Synthetic geometry scene data
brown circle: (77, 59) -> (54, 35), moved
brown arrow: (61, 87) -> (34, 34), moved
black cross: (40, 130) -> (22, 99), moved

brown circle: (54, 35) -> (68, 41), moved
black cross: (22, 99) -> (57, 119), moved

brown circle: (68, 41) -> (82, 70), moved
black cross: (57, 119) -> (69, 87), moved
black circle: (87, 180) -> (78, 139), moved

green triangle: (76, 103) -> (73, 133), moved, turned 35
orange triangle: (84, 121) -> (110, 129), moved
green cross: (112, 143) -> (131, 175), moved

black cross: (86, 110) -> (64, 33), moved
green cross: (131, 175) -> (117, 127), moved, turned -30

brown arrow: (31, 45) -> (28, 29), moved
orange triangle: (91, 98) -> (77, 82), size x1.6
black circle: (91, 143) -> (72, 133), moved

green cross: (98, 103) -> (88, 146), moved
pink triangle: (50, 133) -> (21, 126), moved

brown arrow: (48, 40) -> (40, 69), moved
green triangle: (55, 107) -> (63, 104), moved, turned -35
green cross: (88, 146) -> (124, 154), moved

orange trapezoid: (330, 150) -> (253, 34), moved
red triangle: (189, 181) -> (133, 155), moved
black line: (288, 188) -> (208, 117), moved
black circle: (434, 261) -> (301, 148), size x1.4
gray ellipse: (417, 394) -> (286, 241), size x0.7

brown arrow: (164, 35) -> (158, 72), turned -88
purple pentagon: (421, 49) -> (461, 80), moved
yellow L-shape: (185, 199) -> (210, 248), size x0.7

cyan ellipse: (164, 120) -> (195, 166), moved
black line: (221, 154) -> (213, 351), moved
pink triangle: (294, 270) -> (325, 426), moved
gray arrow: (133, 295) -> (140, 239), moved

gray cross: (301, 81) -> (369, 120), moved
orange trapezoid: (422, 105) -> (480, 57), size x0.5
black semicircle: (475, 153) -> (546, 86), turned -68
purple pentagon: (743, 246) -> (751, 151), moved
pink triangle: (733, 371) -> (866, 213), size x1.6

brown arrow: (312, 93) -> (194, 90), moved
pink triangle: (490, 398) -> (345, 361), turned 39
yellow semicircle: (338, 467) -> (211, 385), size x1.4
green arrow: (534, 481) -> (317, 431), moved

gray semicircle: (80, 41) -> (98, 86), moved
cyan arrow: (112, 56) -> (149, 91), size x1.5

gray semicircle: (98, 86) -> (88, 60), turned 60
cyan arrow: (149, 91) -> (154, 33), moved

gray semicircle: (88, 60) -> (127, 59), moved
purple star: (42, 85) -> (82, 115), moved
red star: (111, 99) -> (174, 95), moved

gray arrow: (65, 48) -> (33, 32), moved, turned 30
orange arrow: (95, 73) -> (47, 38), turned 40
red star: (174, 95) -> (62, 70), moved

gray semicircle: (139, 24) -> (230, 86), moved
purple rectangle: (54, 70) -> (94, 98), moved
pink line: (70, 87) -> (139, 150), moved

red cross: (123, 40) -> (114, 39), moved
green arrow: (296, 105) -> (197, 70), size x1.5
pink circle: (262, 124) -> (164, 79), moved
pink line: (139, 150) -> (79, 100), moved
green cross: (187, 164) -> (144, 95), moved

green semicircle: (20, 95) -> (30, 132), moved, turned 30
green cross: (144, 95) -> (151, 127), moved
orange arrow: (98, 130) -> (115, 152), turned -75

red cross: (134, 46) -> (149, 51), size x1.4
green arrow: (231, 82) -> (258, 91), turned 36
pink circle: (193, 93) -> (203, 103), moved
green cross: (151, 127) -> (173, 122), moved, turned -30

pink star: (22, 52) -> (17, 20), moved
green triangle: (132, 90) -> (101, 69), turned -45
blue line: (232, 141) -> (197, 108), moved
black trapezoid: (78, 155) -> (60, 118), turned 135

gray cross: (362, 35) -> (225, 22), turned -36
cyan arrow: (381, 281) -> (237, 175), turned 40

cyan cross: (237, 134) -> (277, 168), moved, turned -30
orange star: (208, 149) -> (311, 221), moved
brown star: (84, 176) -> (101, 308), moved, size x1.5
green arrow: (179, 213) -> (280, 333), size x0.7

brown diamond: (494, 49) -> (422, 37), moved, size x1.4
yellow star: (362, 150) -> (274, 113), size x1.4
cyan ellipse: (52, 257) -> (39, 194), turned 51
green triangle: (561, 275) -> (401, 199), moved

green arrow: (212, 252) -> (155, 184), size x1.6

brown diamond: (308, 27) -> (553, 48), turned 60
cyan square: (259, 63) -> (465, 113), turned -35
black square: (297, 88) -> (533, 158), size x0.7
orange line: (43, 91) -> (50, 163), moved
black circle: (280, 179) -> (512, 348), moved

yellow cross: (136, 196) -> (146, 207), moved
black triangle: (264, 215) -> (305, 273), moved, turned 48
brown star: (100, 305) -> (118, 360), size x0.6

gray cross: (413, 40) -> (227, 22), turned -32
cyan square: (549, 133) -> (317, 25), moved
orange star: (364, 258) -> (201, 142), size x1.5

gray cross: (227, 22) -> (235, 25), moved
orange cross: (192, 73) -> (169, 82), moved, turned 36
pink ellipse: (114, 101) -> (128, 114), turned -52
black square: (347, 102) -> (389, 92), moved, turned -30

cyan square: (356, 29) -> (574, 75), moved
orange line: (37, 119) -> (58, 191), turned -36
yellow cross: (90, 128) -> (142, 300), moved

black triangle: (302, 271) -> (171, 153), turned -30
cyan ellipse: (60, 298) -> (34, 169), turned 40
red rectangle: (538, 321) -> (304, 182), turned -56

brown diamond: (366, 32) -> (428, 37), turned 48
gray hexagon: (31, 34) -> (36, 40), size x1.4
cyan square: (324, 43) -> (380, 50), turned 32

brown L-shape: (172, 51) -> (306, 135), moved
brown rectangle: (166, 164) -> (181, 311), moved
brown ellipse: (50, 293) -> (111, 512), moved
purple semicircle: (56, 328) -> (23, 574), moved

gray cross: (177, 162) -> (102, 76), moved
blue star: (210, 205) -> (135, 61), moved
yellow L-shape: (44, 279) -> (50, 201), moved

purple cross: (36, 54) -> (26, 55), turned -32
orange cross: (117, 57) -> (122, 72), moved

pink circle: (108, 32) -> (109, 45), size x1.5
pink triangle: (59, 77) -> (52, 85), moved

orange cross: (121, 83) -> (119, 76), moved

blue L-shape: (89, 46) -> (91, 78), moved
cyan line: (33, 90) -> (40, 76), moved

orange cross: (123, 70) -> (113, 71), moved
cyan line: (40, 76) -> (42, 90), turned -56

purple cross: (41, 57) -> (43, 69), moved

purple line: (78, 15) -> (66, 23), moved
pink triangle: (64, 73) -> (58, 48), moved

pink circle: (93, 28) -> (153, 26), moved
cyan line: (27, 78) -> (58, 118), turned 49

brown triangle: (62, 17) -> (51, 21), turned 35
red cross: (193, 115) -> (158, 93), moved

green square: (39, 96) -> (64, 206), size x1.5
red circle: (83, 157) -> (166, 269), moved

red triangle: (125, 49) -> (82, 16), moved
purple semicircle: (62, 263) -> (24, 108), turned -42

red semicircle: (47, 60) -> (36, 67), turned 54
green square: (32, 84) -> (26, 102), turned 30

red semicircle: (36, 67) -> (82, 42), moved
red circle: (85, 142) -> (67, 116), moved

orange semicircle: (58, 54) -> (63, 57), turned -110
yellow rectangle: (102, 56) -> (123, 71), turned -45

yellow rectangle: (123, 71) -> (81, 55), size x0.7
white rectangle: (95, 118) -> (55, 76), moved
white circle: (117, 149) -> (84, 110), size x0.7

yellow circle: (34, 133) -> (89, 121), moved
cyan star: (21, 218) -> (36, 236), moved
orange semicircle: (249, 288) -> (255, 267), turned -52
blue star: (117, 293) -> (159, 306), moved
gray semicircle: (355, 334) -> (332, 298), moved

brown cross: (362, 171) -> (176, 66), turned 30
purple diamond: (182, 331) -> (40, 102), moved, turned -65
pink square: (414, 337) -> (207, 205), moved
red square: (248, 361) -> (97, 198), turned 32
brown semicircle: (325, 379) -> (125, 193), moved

Your instructions: Your answer should hold every line of the entries that contains the string "rectangle".

Output of the exercise:
purple rectangle: (54, 70) -> (94, 98), moved
red rectangle: (538, 321) -> (304, 182), turned -56
brown rectangle: (166, 164) -> (181, 311), moved
yellow rectangle: (102, 56) -> (123, 71), turned -45
yellow rectangle: (123, 71) -> (81, 55), size x0.7
white rectangle: (95, 118) -> (55, 76), moved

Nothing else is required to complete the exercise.